*** SUPPLIED MATERIAL Section Begins ***

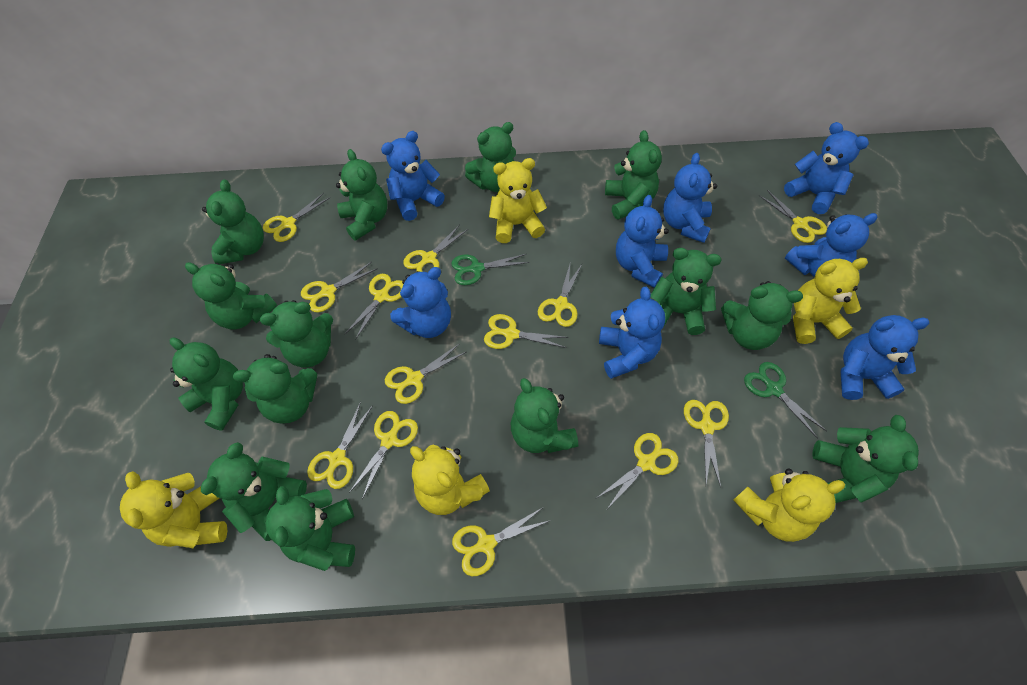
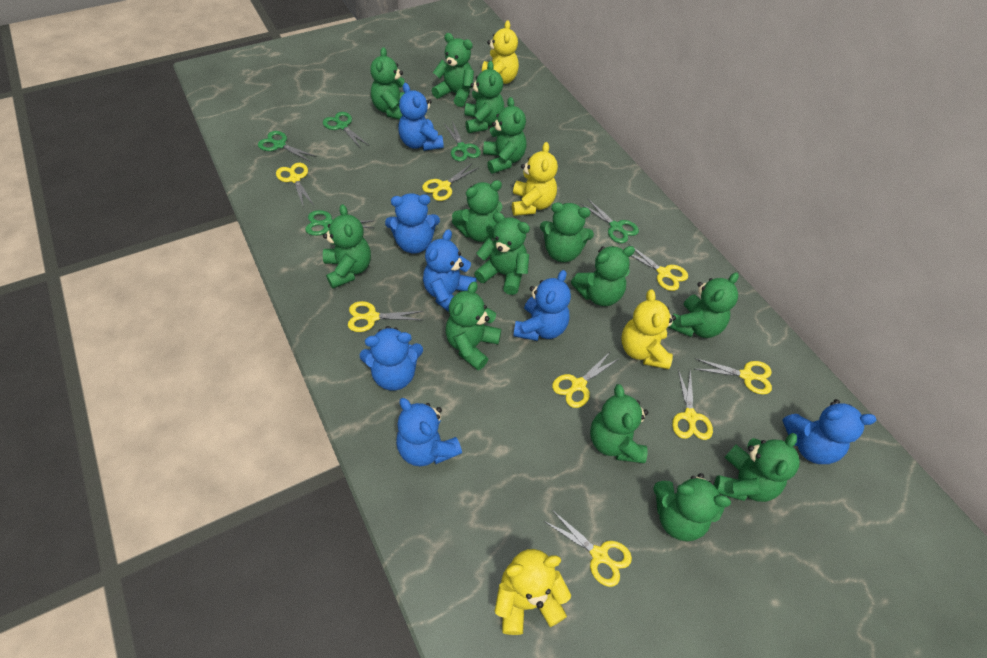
blue teddy bear: 8 -> 7
green scissors: 2 -> 5
yellow scissors: 13 -> 8
yellow teddy bear: 5 -> 4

*** SUPPLIED MATERIAL Section Ends ***

INSTRUCTIONS TO FOLLOW
Could you print the listing above exactly, without the pictures?

SOLVED PROBLEM
blue teddy bear: 8 -> 7
green scissors: 2 -> 5
yellow scissors: 13 -> 8
yellow teddy bear: 5 -> 4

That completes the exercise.